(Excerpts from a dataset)

= Beginning of Section =

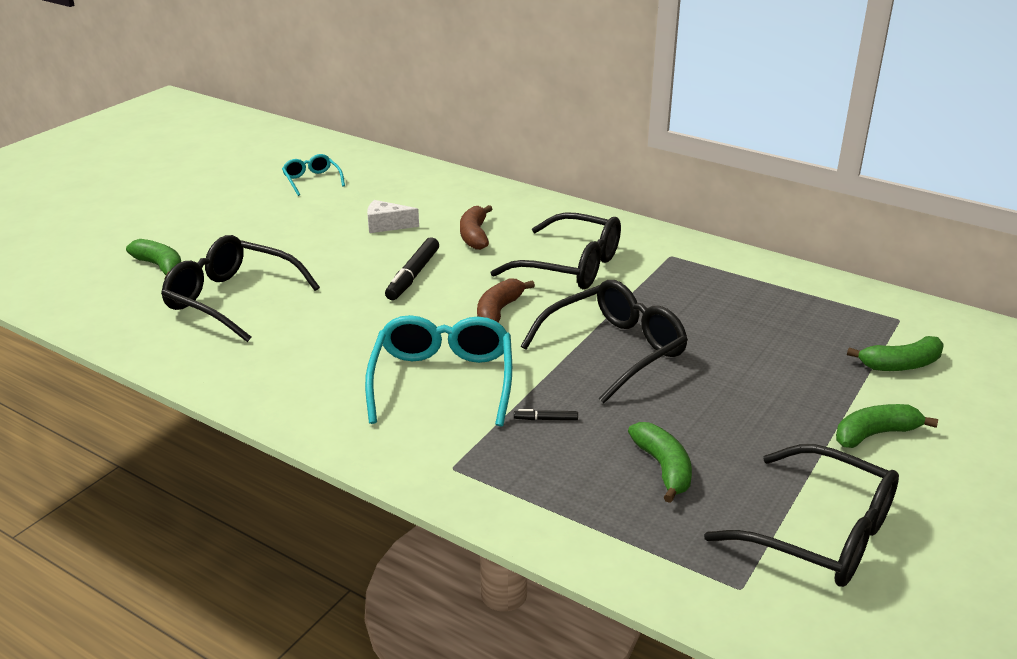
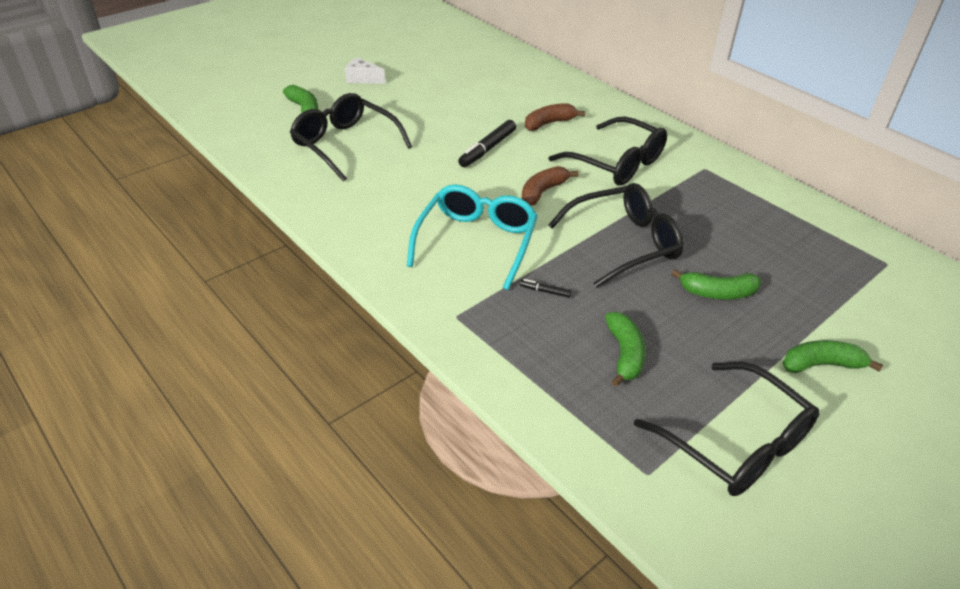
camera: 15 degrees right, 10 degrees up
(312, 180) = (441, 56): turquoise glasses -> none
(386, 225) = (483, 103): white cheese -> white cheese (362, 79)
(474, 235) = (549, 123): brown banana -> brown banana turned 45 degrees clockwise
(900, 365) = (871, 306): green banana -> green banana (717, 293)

= End of Section =
= Beginning of Section =

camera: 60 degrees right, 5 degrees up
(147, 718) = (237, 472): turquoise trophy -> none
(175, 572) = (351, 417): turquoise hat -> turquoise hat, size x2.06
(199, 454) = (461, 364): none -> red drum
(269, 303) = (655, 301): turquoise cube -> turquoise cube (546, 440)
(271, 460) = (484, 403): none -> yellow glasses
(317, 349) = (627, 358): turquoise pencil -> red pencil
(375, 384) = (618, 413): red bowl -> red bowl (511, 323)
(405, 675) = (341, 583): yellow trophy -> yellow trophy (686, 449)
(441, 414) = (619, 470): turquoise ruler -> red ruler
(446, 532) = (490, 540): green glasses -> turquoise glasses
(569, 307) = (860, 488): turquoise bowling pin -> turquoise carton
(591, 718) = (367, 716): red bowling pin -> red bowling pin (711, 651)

= End of Section =
= Beginning of Section =

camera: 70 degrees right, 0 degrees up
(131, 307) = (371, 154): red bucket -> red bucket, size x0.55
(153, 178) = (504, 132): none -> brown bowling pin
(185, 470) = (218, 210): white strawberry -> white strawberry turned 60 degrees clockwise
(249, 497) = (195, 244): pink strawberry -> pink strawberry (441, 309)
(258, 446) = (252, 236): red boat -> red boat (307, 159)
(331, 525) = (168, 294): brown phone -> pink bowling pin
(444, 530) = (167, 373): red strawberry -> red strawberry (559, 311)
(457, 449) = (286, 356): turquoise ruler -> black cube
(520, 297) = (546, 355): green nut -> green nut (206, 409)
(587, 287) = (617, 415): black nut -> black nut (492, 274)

= End of Section =

• [DIRECTIONS FOR THIS TASK]:
For the lines above, output exactly those from the line containing "camera: 15 degrees right, 10 degrees up" through the line containing "(900, 365) = (871, 306): green", and skip the others.

• [EXERCISE ANSWER]:
camera: 15 degrees right, 10 degrees up
(312, 180) = (441, 56): turquoise glasses -> none
(386, 225) = (483, 103): white cheese -> white cheese (362, 79)
(474, 235) = (549, 123): brown banana -> brown banana turned 45 degrees clockwise
(900, 365) = (871, 306): green banana -> green banana (717, 293)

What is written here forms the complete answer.